··· Excerpted records ···
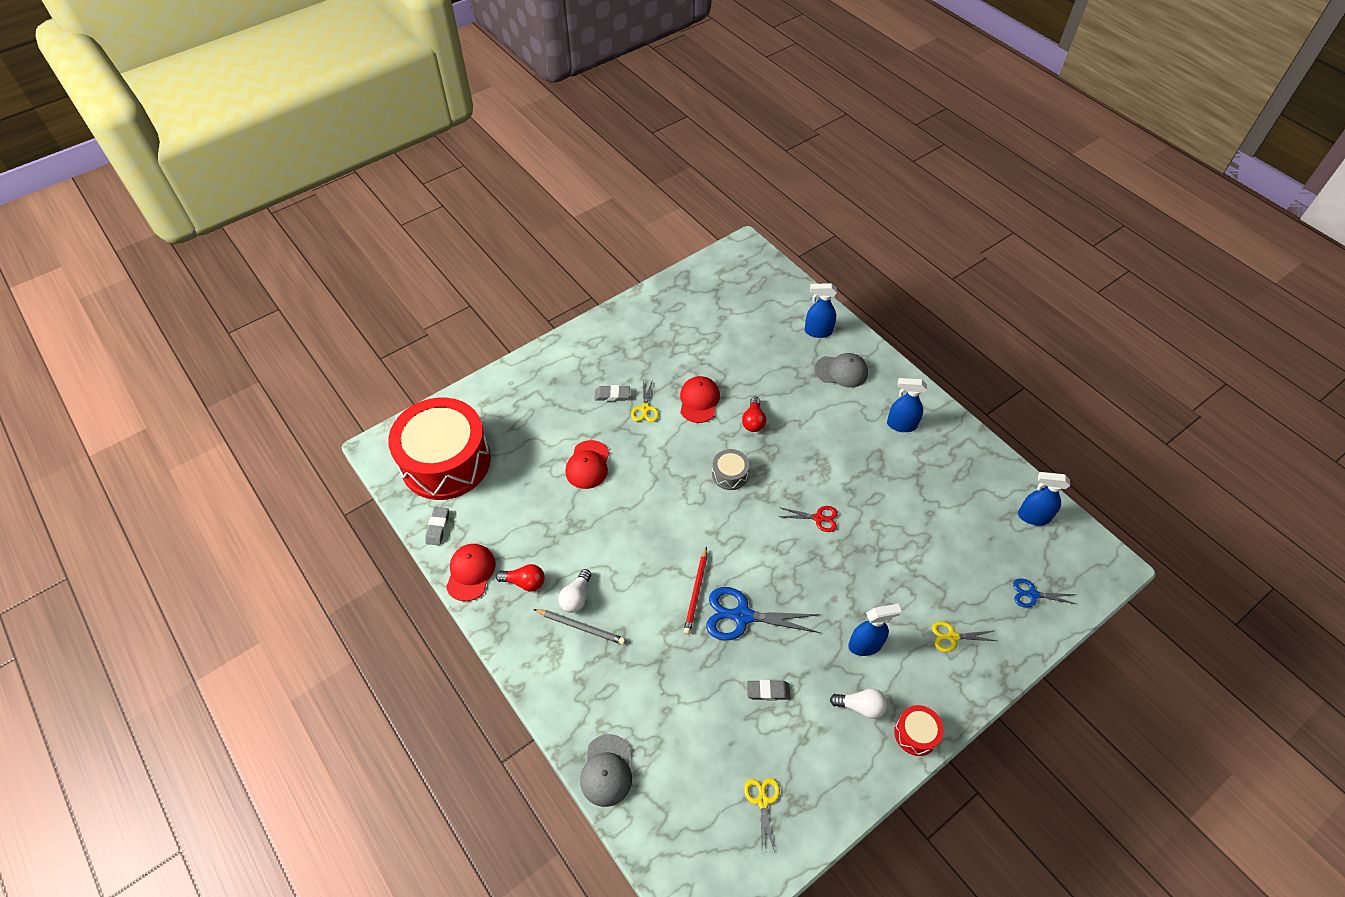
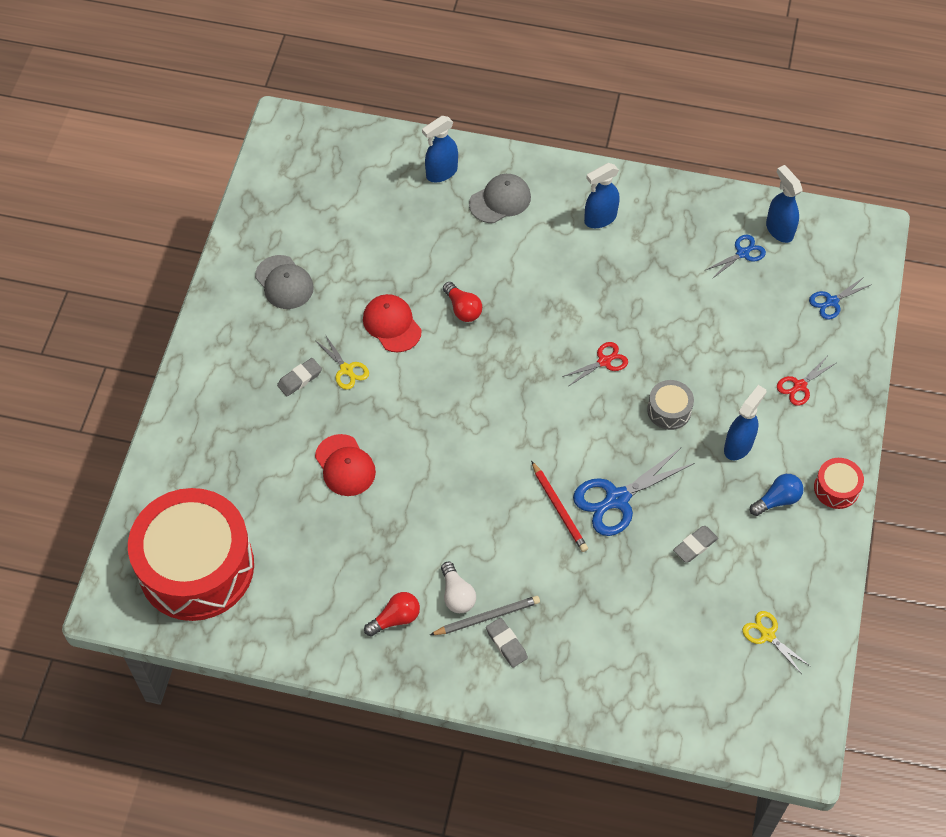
camera: 40 degrees left, 5 degrees up
(438, 527) = (258, 634): grey eraser -> grey eraser (506, 644)
(470, 572) = (335, 649): red cap -> none
(607, 770) = (624, 714): grey cap -> grey cap (284, 282)
(730, 474) = (488, 377): grey drum -> grey drum (669, 410)
(860, 706) = (777, 500): white light bulb -> blue light bulb
(952, 637) = (799, 386): yellow scissors -> red scissors
(989, 514) = (742, 253): none -> blue scissors
(1033, 517) = (779, 230): blue spray bottle -> blue spray bottle turned 90 degrees clockwise

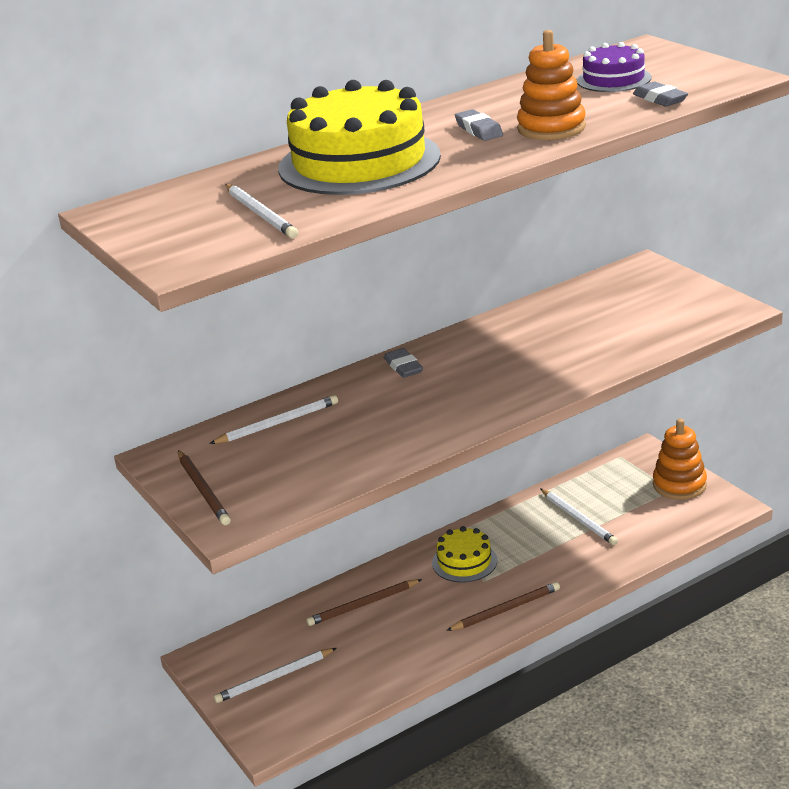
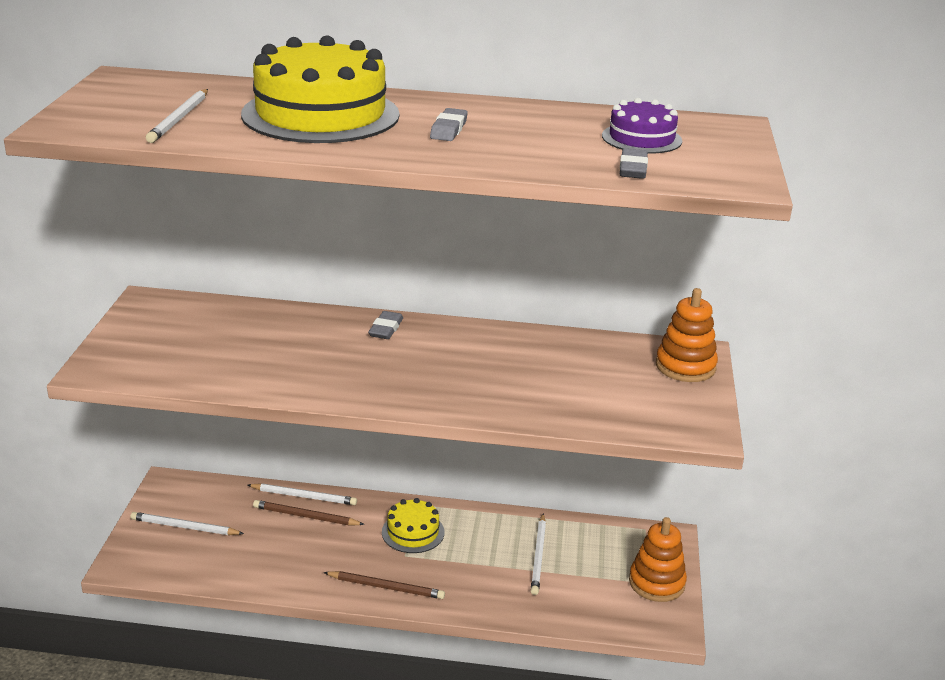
camera: 35 degrees right, 0 degrees up
(203, 490) = (125, 338): brown pencil -> none
(278, 423) = (243, 320): white pencil -> white pencil (304, 496)
(551, 128) = (497, 152): orange stacking toy -> orange stacking toy (685, 366)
···
Exercise requirements —
Please print each entry exactly as given and keep pictures out of it.

Task output —
camera: 40 degrees left, 5 degrees up
(438, 527) = (258, 634): grey eraser -> grey eraser (506, 644)
(470, 572) = (335, 649): red cap -> none
(607, 770) = (624, 714): grey cap -> grey cap (284, 282)
(730, 474) = (488, 377): grey drum -> grey drum (669, 410)
(860, 706) = (777, 500): white light bulb -> blue light bulb
(952, 637) = (799, 386): yellow scissors -> red scissors
(989, 514) = (742, 253): none -> blue scissors
(1033, 517) = (779, 230): blue spray bottle -> blue spray bottle turned 90 degrees clockwise

camera: 35 degrees right, 0 degrees up
(203, 490) = (125, 338): brown pencil -> none
(278, 423) = (243, 320): white pencil -> white pencil (304, 496)
(551, 128) = (497, 152): orange stacking toy -> orange stacking toy (685, 366)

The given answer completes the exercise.